### What the task asks
The task calls for every entry to be printed word for word, without the images.

Image comparison data:
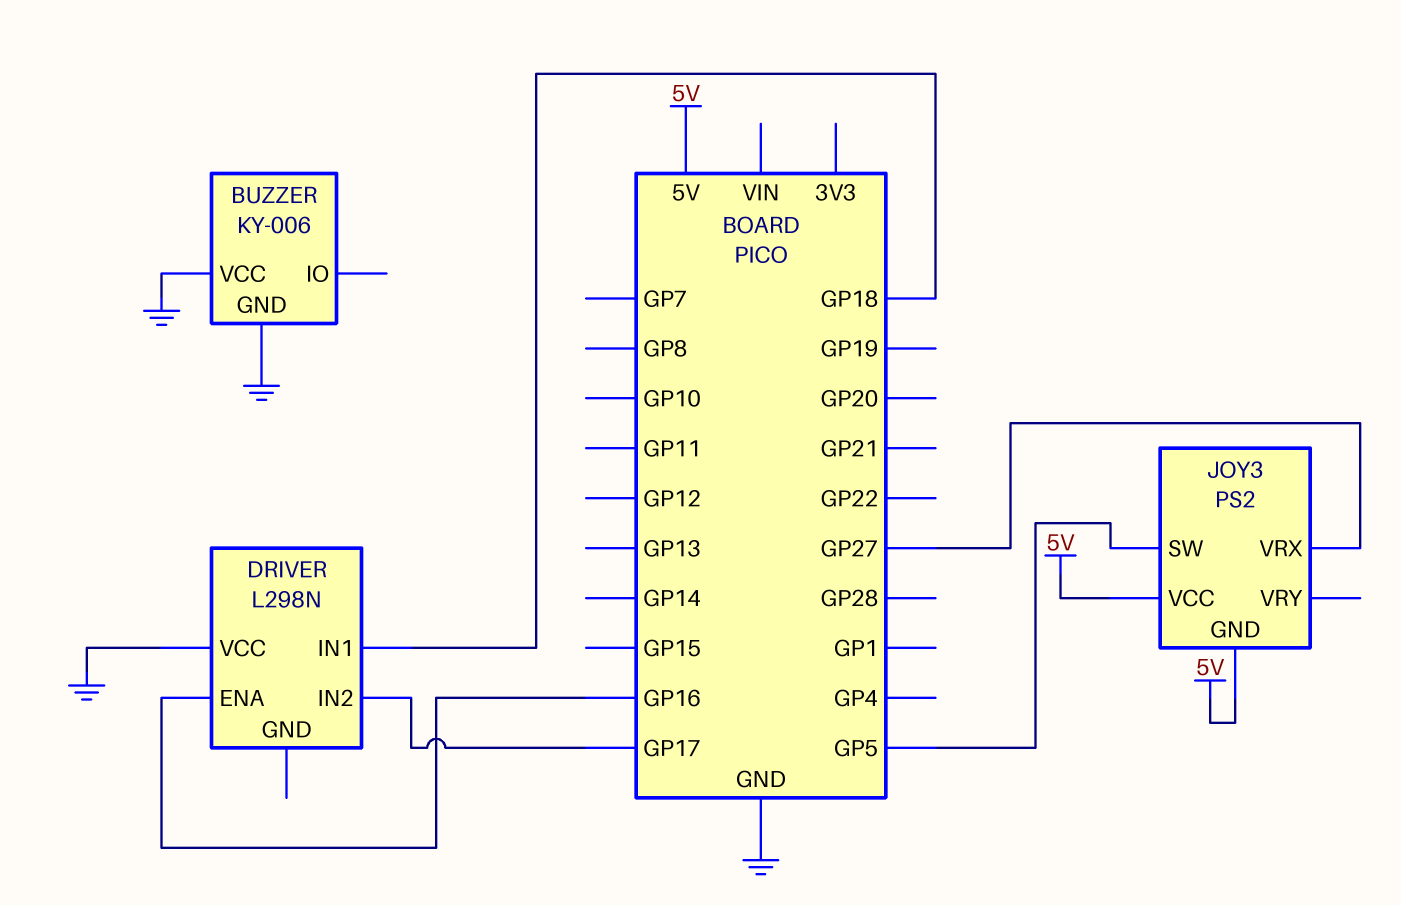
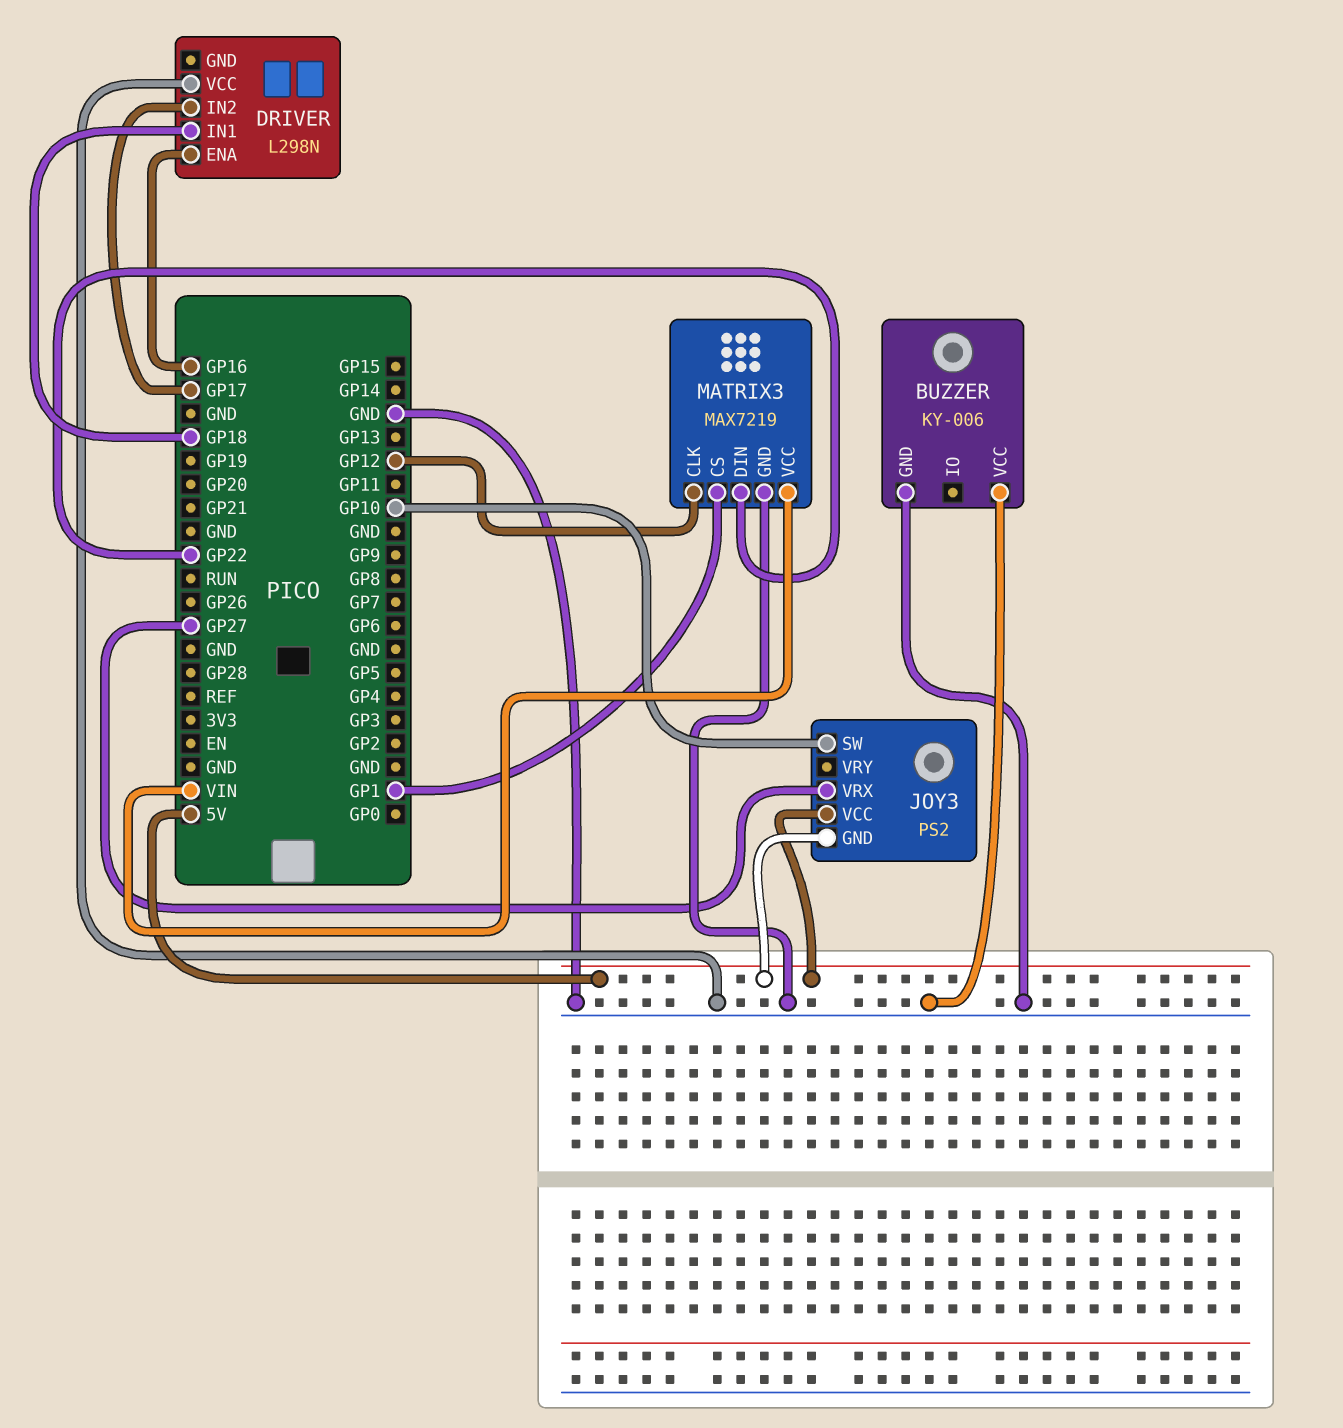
JOY3 pin SW: GP5 -> GP10
MATRIX3: none -> MAX7219
MATRIX3 pin CLK: none -> GP12
MATRIX3 pin CS: none -> GP1
MATRIX3 pin DIN: none -> GP22
MATRIX3 pin GND: none -> GND
MATRIX3 pin VCC: none -> VIN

### Answer space
JOY3 pin SW: GP5 -> GP10
MATRIX3: none -> MAX7219
MATRIX3 pin CLK: none -> GP12
MATRIX3 pin CS: none -> GP1
MATRIX3 pin DIN: none -> GP22
MATRIX3 pin GND: none -> GND
MATRIX3 pin VCC: none -> VIN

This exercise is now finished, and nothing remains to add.